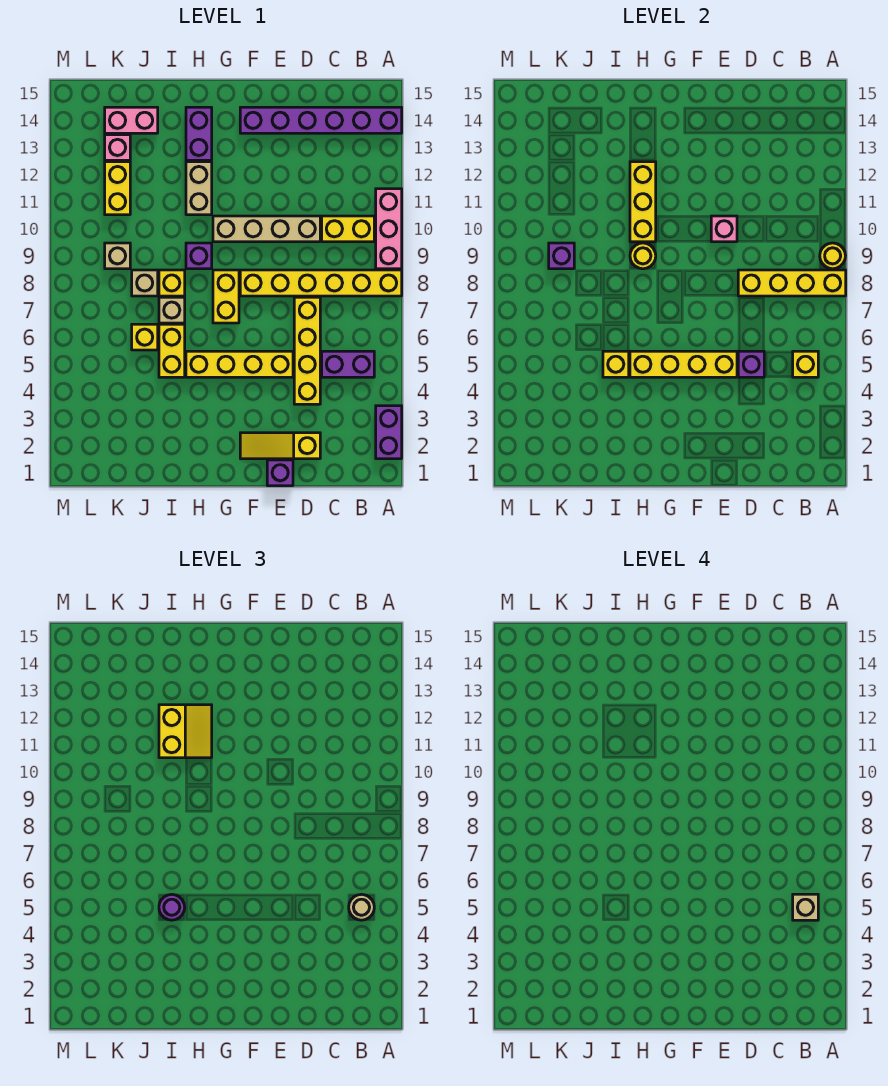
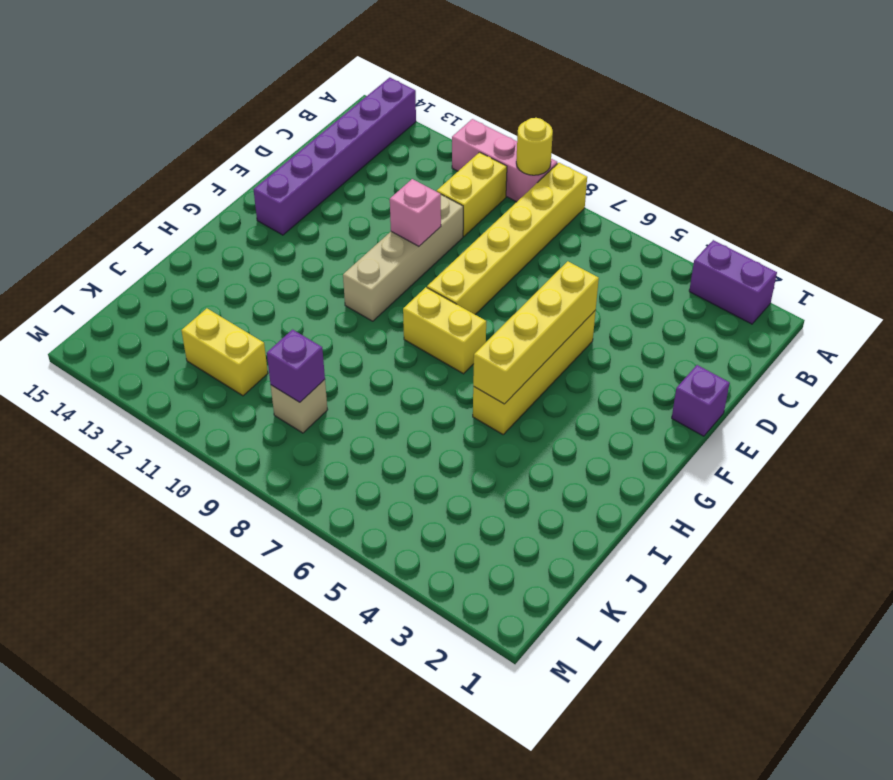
none -> purple brick B5:C5 level 1
none -> yellow slope D2:F2 level 1 top D
none -> yellow brick D4:D7 level 1
none -> purple brick H9 level 1

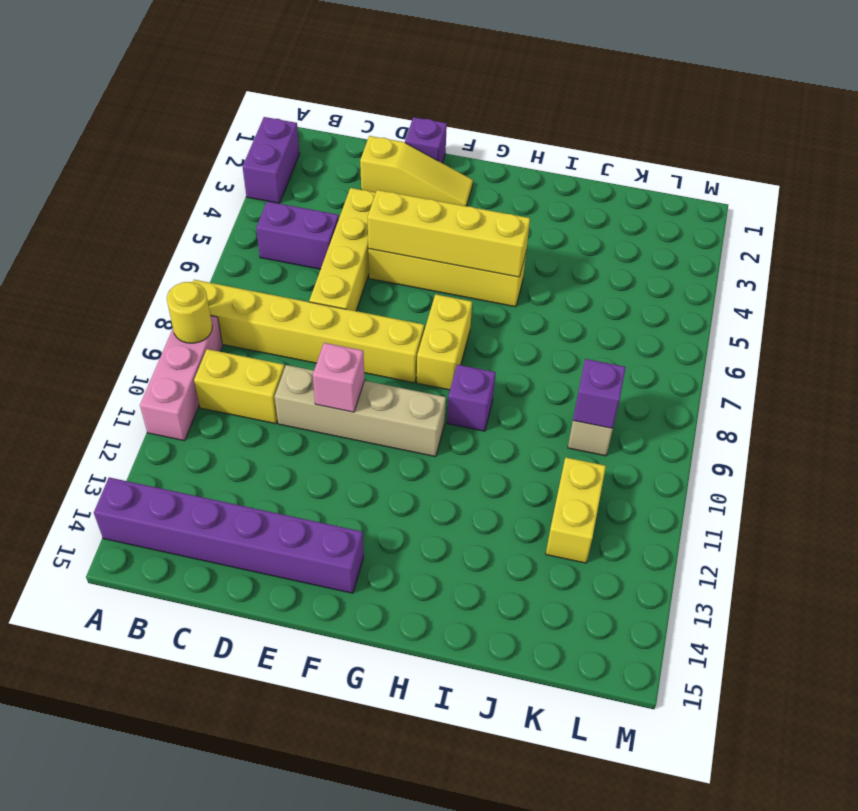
none -> tan brick H11:H12 level 1
none -> purple brick H13:H14 level 1
none -> yellow brick I5:I6 level 1
none -> tan brick I7 level 1

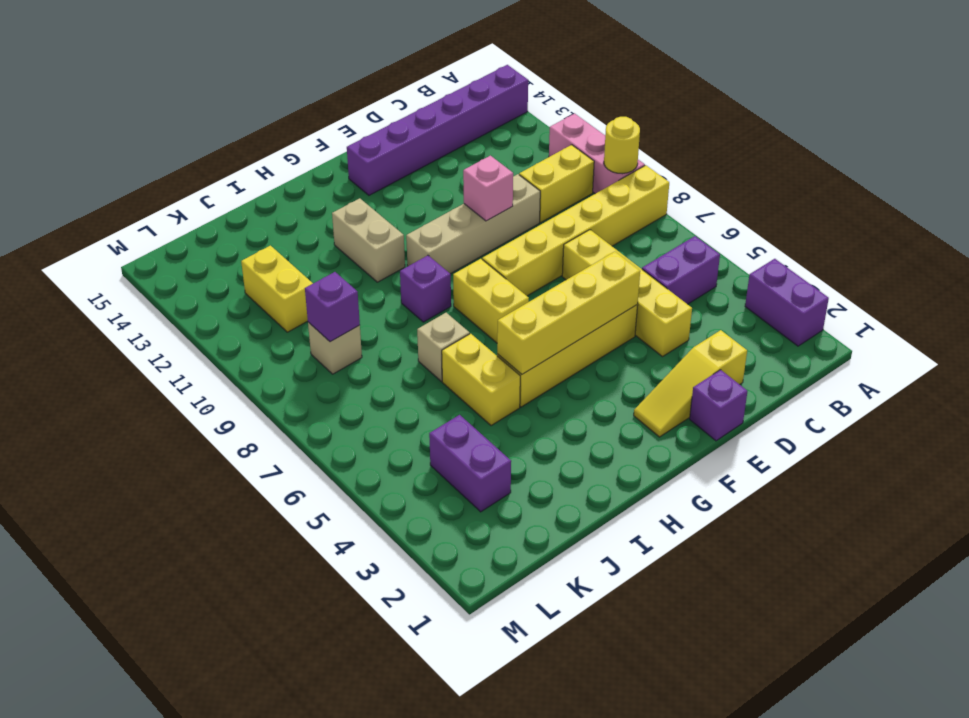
purple brick K3:K4 level 1 -> purple brick H13:H14 level 1
none -> yellow brick I8 level 1
none -> yellow brick J6 level 1
none -> tan brick J8 level 1
none -> pink brick J14:K14 level 1

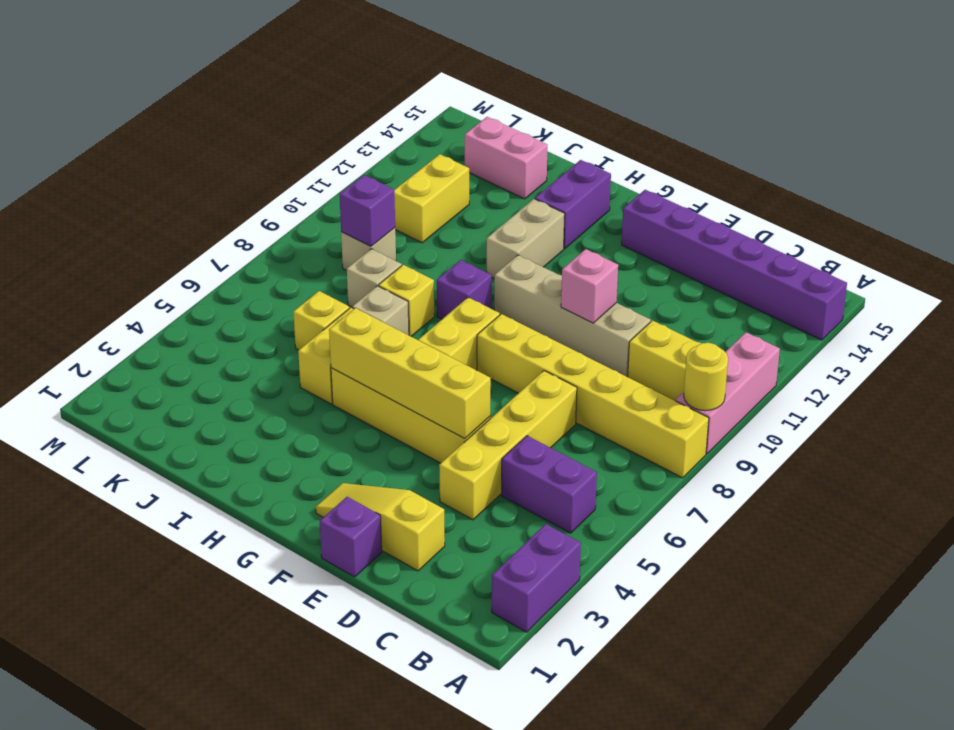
none -> pink brick K13 level 1
none -> yellow brick A8:D8 level 2
none -> yellow brick B5 level 2
none -> purple brick D5 level 2

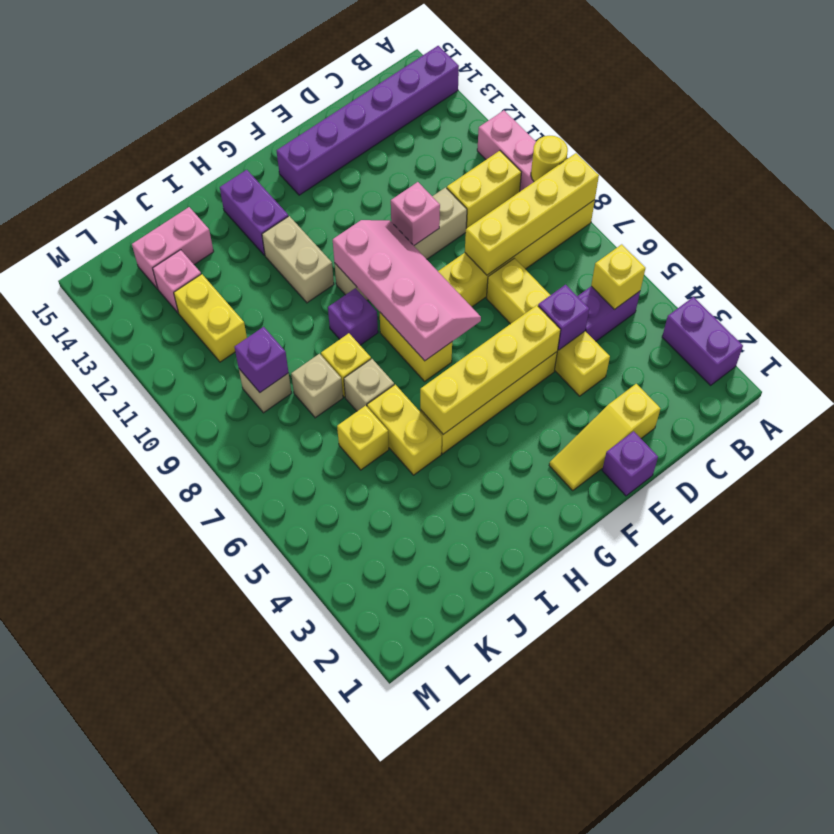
pink slope F7:G10 level 2 top G -> none
none -> yellow round brick H9 level 2
none -> yellow brick H10:H12 level 2
none -> yellow brick I5 level 2
none -> tan round brick B5 level 3

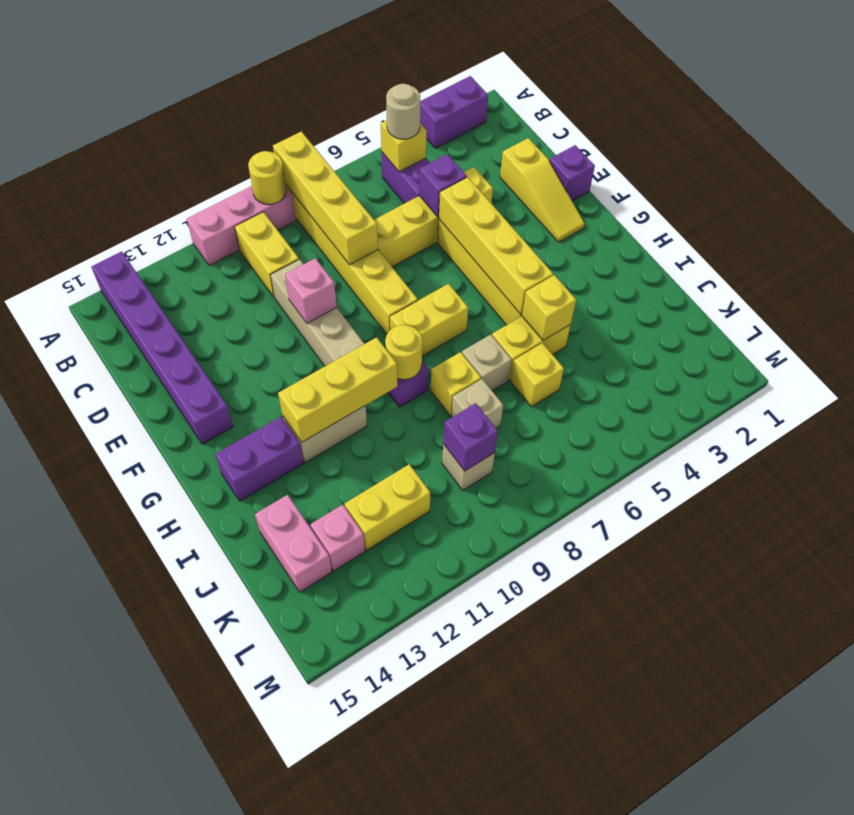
none -> yellow slope H11:I12 level 3 top I
none -> purple round brick I5 level 3
none -> tan brick B5 level 4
--------------------------------------------------
▶ **WHAT IS BEING ASKED**
The material above is to be transcribed exactly, with its images omitted.

▶ **RESULT BELOW**
none -> purple brick B5:C5 level 1
none -> yellow slope D2:F2 level 1 top D
none -> yellow brick D4:D7 level 1
none -> purple brick H9 level 1

none -> tan brick H11:H12 level 1
none -> purple brick H13:H14 level 1
none -> yellow brick I5:I6 level 1
none -> tan brick I7 level 1

purple brick K3:K4 level 1 -> purple brick H13:H14 level 1
none -> yellow brick I8 level 1
none -> yellow brick J6 level 1
none -> tan brick J8 level 1
none -> pink brick J14:K14 level 1

none -> pink brick K13 level 1
none -> yellow brick A8:D8 level 2
none -> yellow brick B5 level 2
none -> purple brick D5 level 2

pink slope F7:G10 level 2 top G -> none
none -> yellow round brick H9 level 2
none -> yellow brick H10:H12 level 2
none -> yellow brick I5 level 2
none -> tan round brick B5 level 3

none -> yellow slope H11:I12 level 3 top I
none -> purple round brick I5 level 3
none -> tan brick B5 level 4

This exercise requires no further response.